### EXERCISE GOAL
Your answer must hold only the lines below from the line containing "(414, 507) = (194, 331): yellow" through the line containing "(530, 271) = (550, 280): yellow", each reproduced exactly.

Spatial object tracking data
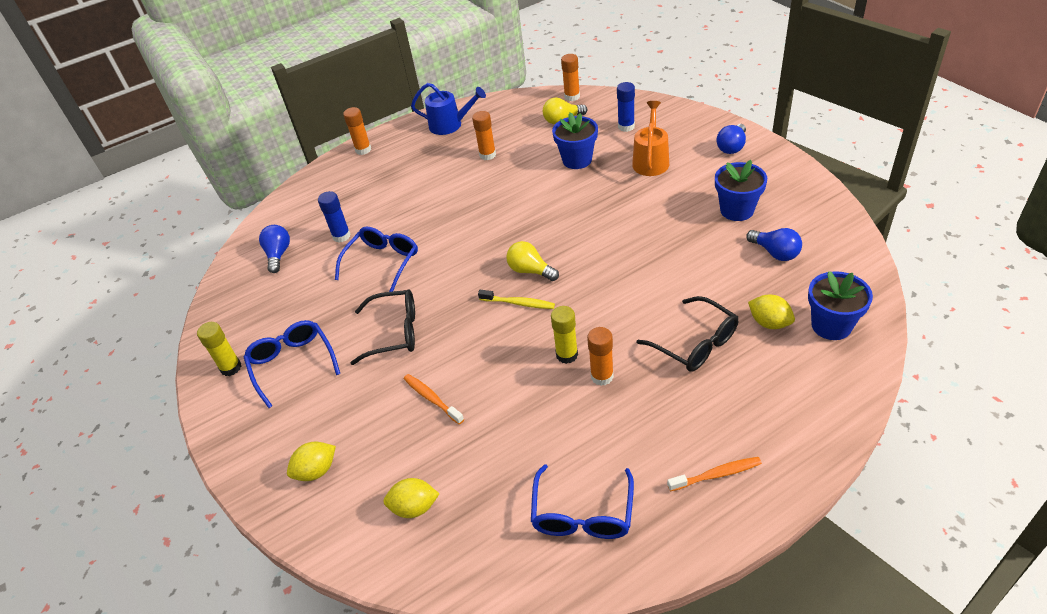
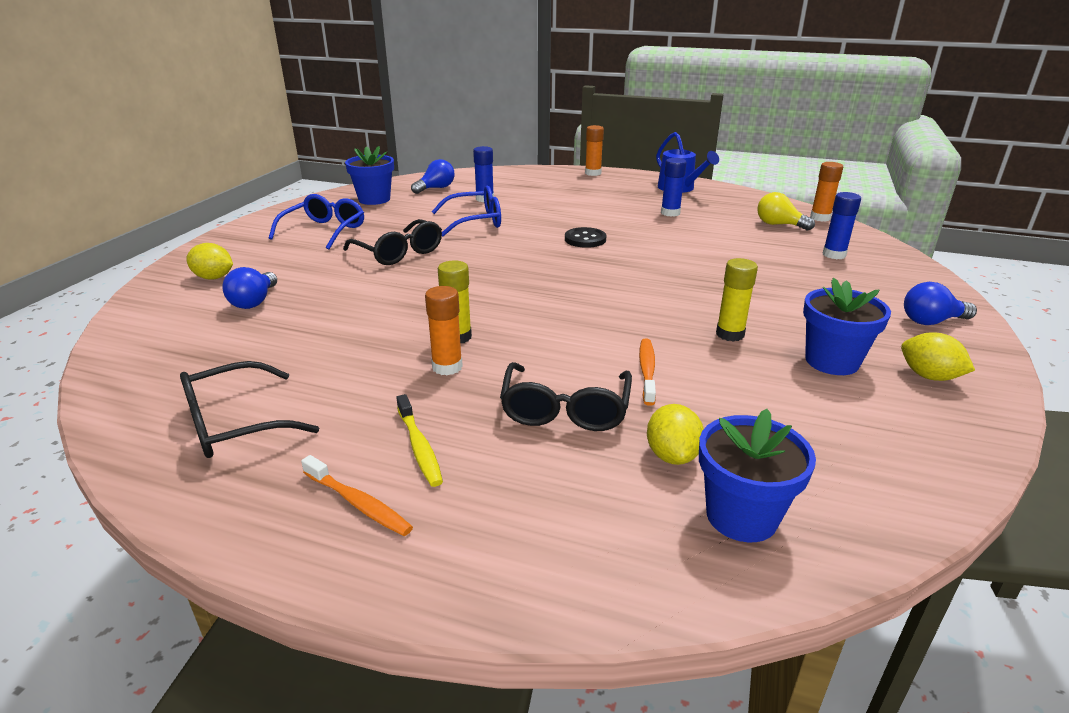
camera: 45 degrees right, 15 degrees down
(231, 368) = (301, 214): yellow glue stick -> yellow glue stick (730, 334)
(414, 507) = (194, 331): yellow lemon -> yellow lemon (929, 376)
(432, 398) = (334, 293): orange toothbrush -> orange toothbrush (647, 371)
(484, 220) = (585, 239): none -> black button
(487, 155) = (670, 213): orange glue stick -> blue glue stick
(519, 303) = (499, 290): yellow toothbrush -> yellow toothbrush (419, 447)
(530, 271) = (550, 280): yellow light bulb -> none
(577, 160) = (738, 249): blue flower pot -> blue flower pot (374, 199)
(582, 514) = (234, 424): blue glasses -> black glasses
(651, 161) = (810, 284): orange watering can -> none
(775, 253) = (806, 416): blue light bulb -> blue light bulb (254, 302)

### RESULT BELOW
(414, 507) = (194, 331): yellow lemon -> yellow lemon (929, 376)
(432, 398) = (334, 293): orange toothbrush -> orange toothbrush (647, 371)
(484, 220) = (585, 239): none -> black button
(487, 155) = (670, 213): orange glue stick -> blue glue stick
(519, 303) = (499, 290): yellow toothbrush -> yellow toothbrush (419, 447)
(530, 271) = (550, 280): yellow light bulb -> none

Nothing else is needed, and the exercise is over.